▸ REQUIREMENT
If a line of the data below holds the string "harbor", copy it.
┌──
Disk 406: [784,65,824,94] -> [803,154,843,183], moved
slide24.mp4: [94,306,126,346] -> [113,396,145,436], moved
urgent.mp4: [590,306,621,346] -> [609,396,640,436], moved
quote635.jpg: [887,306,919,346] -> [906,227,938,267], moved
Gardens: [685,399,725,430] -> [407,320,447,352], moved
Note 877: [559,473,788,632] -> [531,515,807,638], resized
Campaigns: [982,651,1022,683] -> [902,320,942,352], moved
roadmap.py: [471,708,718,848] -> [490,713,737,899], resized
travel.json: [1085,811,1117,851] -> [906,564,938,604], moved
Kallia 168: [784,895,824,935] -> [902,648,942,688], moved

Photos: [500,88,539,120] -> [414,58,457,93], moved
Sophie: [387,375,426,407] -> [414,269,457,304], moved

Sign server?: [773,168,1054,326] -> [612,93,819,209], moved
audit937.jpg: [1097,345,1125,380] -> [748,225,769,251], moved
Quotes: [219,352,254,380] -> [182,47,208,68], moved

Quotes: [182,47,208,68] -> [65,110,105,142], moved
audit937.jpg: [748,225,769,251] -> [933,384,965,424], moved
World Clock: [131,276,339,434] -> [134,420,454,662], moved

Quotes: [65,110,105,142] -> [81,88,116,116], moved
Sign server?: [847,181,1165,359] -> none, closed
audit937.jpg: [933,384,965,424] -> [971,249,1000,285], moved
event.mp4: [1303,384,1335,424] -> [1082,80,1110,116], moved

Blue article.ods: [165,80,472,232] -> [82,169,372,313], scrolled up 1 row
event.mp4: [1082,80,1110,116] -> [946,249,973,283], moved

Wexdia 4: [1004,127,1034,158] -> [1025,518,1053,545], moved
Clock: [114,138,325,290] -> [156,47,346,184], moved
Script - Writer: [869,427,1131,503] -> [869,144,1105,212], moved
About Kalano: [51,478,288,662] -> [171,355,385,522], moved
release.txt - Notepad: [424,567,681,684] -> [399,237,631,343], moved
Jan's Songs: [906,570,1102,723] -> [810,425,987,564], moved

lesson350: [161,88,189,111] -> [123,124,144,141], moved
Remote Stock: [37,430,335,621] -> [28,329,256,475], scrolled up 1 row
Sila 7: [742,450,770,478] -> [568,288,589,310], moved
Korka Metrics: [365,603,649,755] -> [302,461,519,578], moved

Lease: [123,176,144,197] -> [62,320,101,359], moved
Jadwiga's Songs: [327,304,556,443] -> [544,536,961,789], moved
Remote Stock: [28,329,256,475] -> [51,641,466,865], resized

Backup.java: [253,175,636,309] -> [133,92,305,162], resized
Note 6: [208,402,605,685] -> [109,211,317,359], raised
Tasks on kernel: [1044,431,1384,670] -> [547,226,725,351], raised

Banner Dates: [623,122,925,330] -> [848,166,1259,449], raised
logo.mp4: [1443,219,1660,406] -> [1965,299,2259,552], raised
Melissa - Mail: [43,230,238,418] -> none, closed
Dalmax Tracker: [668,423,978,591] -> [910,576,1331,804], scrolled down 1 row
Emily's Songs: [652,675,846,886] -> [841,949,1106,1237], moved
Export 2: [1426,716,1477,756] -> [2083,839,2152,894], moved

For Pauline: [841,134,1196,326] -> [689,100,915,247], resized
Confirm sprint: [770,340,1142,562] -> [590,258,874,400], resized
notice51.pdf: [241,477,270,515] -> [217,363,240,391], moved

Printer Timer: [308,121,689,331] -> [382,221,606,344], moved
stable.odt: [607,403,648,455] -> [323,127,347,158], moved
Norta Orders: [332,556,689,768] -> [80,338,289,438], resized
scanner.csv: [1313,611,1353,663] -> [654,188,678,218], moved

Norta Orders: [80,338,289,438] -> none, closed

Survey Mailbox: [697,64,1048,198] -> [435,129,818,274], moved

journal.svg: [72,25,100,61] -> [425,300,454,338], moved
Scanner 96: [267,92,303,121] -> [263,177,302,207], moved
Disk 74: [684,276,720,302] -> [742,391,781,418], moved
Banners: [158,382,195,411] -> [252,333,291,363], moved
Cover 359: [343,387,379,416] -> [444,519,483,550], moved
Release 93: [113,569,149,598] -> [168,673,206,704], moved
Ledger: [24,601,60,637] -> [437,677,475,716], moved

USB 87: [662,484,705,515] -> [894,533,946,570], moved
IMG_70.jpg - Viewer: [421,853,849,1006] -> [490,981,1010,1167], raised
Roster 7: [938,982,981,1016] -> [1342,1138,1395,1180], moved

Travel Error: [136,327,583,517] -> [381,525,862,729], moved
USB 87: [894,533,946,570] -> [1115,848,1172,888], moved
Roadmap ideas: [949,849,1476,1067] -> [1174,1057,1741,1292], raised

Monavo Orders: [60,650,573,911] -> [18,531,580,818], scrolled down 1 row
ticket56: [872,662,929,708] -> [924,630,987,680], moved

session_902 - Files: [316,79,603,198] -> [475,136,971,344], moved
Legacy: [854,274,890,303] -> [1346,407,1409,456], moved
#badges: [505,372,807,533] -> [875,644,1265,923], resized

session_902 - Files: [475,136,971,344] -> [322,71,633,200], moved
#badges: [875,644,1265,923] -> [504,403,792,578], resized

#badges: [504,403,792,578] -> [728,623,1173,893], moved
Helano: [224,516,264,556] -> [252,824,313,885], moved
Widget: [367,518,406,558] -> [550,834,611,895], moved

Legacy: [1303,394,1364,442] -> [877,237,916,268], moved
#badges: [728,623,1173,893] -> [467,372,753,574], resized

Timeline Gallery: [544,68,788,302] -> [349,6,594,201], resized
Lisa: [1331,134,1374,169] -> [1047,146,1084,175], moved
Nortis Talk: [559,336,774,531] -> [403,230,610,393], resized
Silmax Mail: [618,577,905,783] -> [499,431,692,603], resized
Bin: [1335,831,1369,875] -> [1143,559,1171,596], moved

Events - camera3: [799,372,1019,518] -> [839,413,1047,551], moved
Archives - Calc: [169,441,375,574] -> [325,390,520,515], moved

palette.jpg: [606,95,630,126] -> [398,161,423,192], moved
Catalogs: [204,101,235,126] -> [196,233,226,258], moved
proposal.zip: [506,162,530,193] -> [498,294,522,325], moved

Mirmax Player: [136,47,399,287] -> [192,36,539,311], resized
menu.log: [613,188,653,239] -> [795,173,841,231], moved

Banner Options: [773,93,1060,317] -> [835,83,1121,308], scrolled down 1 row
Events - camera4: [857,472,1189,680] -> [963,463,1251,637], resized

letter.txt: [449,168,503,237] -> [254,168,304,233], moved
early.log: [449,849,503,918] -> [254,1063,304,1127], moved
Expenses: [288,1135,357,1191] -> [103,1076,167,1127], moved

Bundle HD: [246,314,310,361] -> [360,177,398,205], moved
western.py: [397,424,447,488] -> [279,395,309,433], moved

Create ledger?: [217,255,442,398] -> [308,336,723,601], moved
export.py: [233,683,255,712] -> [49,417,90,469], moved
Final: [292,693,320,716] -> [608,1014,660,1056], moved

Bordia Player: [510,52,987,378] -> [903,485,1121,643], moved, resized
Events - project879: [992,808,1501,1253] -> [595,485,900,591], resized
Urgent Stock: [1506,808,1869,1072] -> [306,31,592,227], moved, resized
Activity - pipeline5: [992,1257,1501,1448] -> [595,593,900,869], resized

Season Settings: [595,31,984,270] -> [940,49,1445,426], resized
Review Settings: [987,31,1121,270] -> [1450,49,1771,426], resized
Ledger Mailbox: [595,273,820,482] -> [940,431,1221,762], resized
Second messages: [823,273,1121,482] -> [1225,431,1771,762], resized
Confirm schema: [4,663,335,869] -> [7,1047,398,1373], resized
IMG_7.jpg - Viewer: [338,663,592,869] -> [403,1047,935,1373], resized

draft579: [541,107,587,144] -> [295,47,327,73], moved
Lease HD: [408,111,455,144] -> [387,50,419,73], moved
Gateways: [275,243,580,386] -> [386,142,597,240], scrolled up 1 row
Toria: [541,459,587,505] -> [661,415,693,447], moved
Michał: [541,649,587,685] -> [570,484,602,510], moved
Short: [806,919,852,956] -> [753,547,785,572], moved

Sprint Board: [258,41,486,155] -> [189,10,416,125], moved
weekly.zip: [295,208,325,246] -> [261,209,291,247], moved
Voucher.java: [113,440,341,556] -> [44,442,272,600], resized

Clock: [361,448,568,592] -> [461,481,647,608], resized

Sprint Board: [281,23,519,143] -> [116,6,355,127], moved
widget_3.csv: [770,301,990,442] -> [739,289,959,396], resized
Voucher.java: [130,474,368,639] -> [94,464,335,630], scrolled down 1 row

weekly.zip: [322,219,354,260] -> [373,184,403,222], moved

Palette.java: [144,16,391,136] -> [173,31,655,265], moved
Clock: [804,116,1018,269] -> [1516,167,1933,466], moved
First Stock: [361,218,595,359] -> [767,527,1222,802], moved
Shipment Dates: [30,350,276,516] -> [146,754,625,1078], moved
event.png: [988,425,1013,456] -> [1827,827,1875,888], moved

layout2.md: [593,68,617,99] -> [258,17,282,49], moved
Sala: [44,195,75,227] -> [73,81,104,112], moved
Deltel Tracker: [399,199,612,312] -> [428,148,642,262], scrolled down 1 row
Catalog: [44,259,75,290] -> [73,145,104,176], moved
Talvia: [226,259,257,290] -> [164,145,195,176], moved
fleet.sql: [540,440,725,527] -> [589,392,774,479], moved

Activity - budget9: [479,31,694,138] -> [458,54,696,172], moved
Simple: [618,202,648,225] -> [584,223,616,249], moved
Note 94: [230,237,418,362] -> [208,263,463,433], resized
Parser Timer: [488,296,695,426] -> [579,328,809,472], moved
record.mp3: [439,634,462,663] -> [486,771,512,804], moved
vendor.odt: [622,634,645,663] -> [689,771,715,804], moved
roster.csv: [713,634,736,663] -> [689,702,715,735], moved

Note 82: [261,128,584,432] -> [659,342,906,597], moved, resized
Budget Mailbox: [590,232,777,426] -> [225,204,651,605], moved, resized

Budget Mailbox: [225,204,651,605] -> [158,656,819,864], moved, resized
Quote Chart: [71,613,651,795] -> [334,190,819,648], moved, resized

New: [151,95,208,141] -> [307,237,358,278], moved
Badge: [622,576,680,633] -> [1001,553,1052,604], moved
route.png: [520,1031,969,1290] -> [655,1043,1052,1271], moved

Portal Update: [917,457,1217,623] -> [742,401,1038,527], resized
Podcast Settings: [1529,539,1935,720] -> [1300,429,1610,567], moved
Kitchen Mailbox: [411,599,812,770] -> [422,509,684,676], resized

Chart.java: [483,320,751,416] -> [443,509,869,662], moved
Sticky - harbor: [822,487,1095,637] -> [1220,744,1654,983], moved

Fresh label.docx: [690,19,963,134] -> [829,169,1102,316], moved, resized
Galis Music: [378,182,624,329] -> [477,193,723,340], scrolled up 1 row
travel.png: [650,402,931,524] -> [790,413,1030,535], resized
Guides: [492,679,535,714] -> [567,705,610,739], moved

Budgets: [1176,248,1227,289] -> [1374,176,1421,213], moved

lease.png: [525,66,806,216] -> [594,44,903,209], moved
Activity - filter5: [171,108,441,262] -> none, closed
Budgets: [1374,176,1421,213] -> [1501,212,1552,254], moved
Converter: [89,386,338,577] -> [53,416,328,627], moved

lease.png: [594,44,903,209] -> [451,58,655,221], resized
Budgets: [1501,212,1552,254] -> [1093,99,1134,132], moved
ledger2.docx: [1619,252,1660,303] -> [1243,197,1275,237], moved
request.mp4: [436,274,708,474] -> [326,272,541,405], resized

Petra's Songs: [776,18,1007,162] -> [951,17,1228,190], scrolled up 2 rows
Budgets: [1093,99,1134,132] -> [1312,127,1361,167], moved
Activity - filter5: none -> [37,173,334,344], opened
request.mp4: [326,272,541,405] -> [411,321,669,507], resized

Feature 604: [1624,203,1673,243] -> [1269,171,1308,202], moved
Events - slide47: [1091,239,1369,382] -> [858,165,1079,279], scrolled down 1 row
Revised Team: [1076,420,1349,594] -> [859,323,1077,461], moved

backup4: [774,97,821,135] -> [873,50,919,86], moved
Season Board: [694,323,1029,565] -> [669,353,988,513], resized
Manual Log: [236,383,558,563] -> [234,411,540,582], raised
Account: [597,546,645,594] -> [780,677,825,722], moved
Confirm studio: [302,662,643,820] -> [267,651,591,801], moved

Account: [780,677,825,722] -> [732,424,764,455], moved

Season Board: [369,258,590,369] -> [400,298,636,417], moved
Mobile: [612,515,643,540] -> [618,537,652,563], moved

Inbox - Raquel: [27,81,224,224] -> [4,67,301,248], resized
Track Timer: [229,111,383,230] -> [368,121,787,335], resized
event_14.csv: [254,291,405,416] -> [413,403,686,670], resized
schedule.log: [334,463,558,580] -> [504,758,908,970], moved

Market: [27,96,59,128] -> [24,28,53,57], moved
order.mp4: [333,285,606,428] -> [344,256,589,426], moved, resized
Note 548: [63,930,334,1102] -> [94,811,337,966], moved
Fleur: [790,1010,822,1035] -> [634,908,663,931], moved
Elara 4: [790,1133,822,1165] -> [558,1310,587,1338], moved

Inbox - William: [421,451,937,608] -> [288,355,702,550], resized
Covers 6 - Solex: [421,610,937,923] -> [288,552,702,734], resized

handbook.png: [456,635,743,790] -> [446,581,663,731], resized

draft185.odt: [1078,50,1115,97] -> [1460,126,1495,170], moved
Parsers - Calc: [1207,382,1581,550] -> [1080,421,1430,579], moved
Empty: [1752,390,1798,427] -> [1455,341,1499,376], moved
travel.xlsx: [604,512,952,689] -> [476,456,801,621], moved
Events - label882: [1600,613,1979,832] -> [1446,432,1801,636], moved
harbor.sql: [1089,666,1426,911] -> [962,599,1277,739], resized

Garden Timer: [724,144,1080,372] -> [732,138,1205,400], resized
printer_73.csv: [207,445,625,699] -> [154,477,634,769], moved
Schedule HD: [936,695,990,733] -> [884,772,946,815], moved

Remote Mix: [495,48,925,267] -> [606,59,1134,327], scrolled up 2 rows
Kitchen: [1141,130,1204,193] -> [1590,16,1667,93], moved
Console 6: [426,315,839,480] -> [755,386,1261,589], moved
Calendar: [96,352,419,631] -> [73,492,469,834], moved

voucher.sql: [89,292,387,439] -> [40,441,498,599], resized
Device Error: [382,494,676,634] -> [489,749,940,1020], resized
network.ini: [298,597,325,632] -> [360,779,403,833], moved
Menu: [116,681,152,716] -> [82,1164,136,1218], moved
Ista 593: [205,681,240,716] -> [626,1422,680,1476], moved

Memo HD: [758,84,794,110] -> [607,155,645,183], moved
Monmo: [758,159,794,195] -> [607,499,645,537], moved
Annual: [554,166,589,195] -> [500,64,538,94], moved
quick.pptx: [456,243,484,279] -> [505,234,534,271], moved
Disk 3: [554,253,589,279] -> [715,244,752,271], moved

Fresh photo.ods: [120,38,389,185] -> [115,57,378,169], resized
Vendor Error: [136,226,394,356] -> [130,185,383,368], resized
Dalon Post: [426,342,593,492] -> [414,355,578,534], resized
└──
▸ RESPONSE AREA
Sticky - harbor: [822,487,1095,637] -> [1220,744,1654,983], moved
harbor.sql: [1089,666,1426,911] -> [962,599,1277,739], resized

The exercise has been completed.